- _Exercise details_:
Your answer should be an exact copy of the lines from the one containing "U3: W25Q32 -> W25Q64" through the last line of the records below, without any pictures.

Image comparison data

....

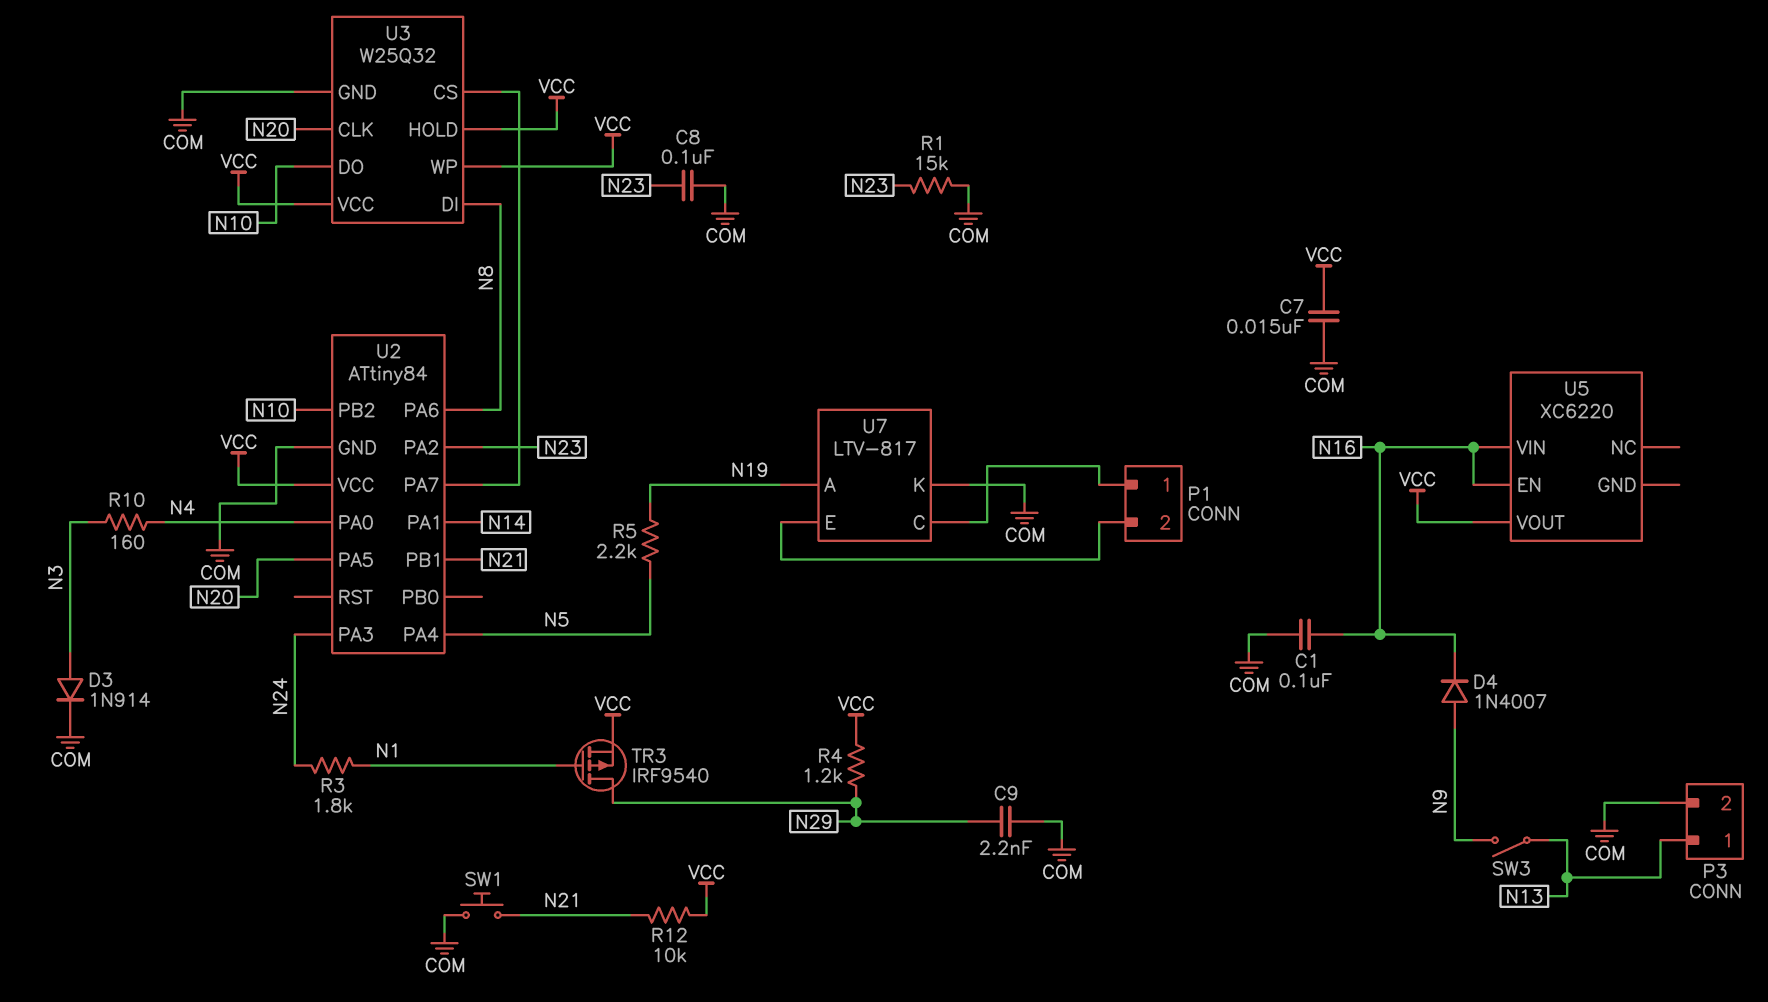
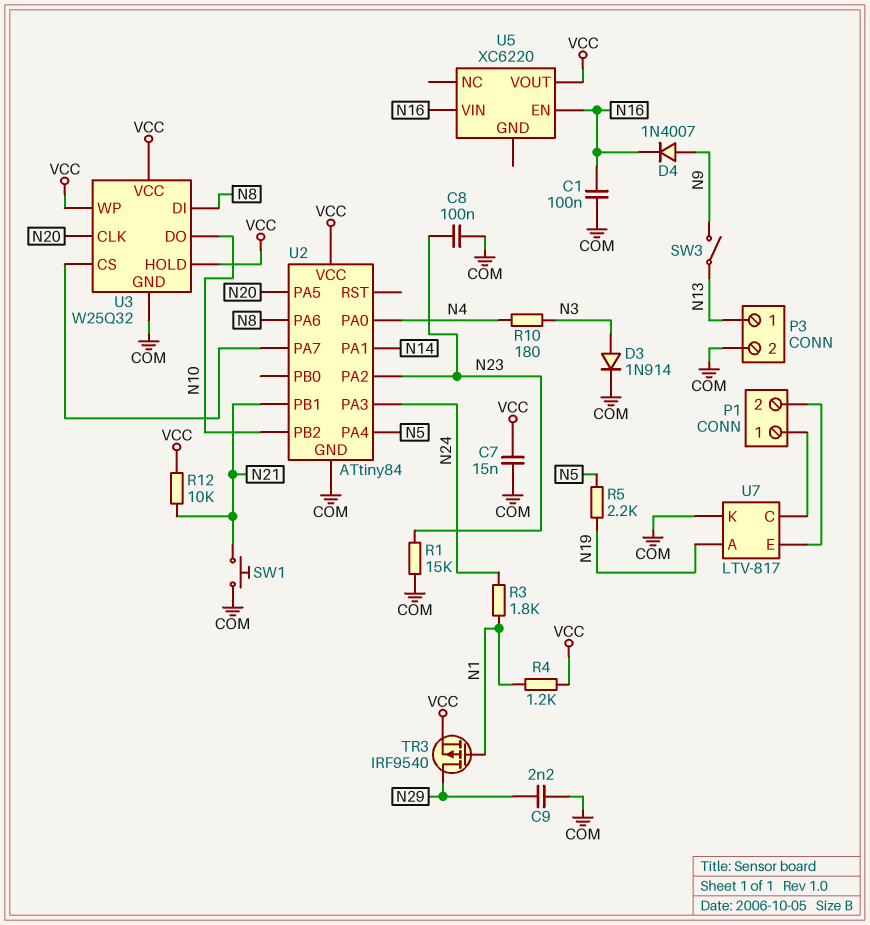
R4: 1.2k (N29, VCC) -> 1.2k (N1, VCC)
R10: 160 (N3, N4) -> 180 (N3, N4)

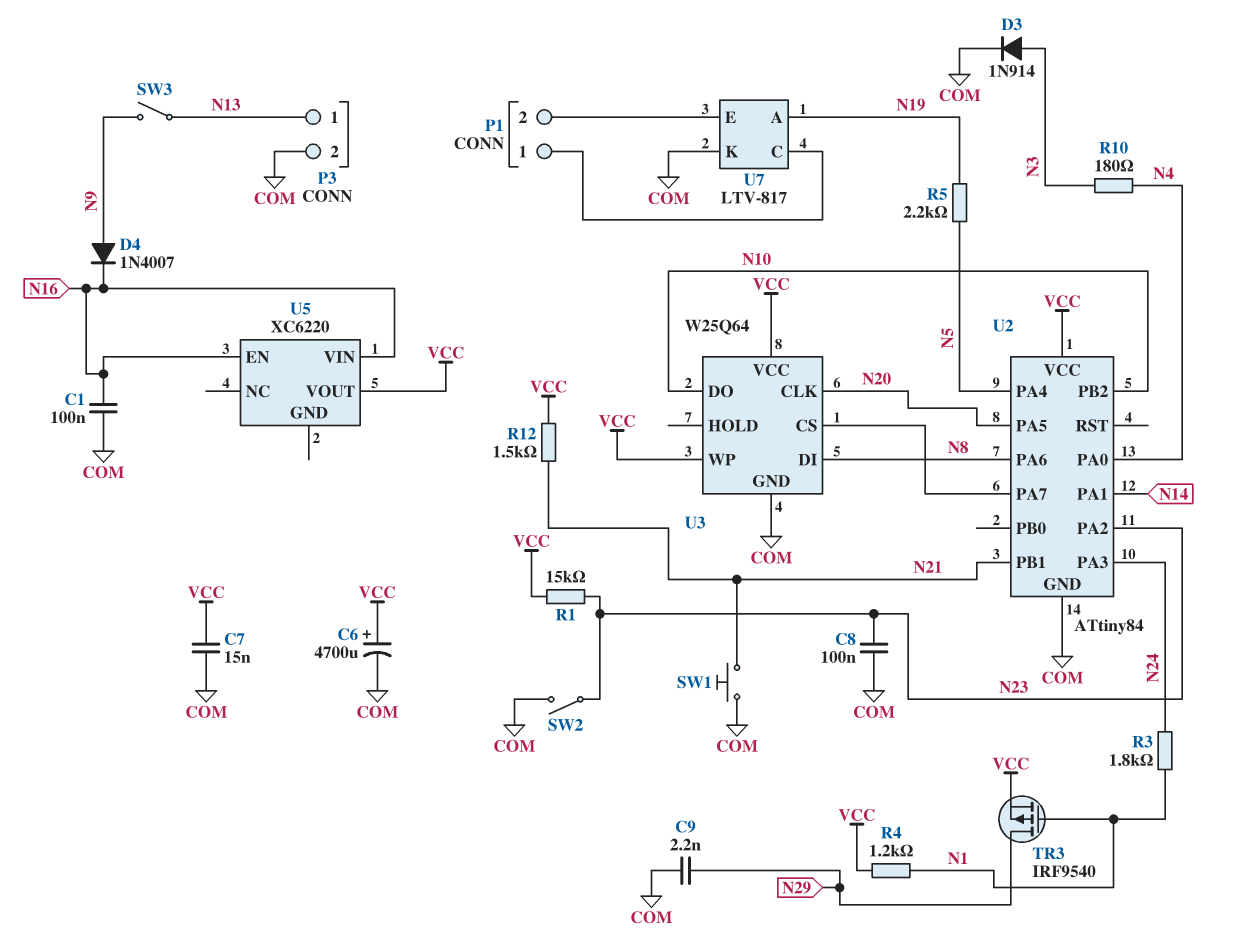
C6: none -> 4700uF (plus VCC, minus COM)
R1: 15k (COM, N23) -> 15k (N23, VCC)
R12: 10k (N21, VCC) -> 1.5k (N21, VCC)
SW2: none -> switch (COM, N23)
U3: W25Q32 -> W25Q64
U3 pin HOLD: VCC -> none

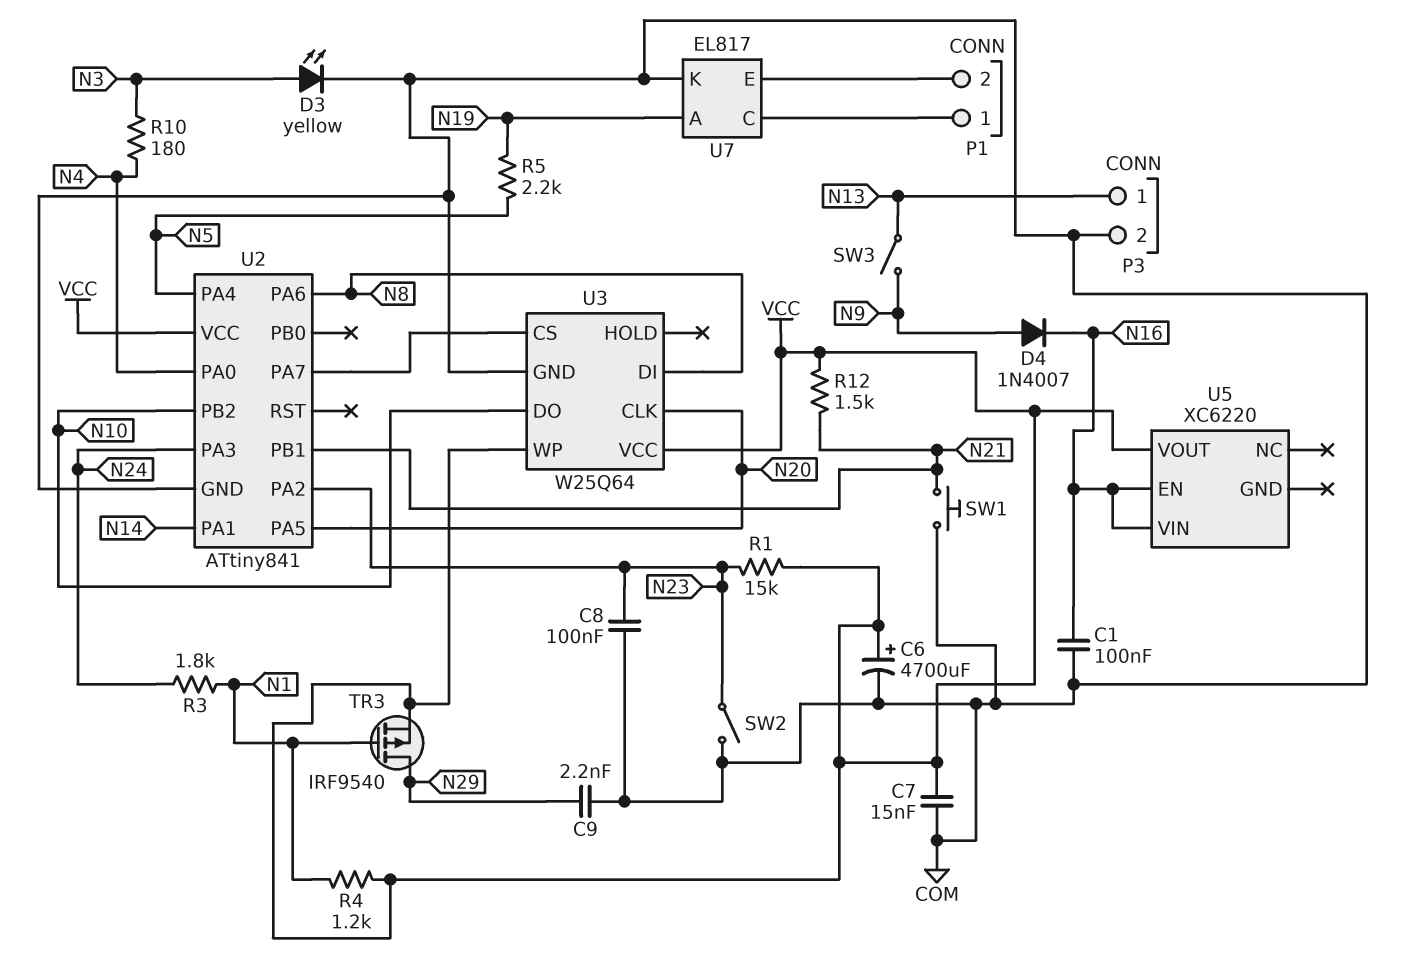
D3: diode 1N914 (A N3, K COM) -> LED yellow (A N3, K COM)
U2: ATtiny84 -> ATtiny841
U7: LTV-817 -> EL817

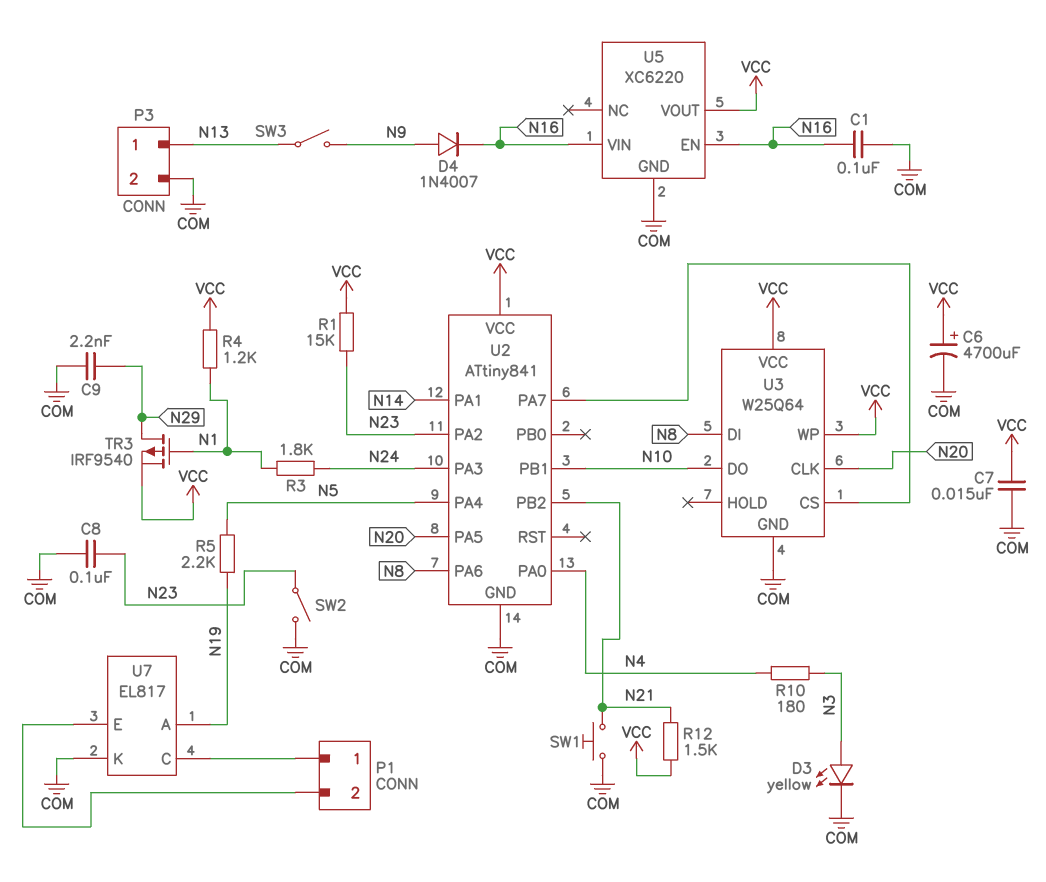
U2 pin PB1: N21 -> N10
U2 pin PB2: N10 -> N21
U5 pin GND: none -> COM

....

- _Solution to the problem_:
U3: W25Q32 -> W25Q64
U3 pin HOLD: VCC -> none

D3: diode 1N914 (A N3, K COM) -> LED yellow (A N3, K COM)
U2: ATtiny84 -> ATtiny841
U7: LTV-817 -> EL817

U2 pin PB1: N21 -> N10
U2 pin PB2: N10 -> N21
U5 pin GND: none -> COM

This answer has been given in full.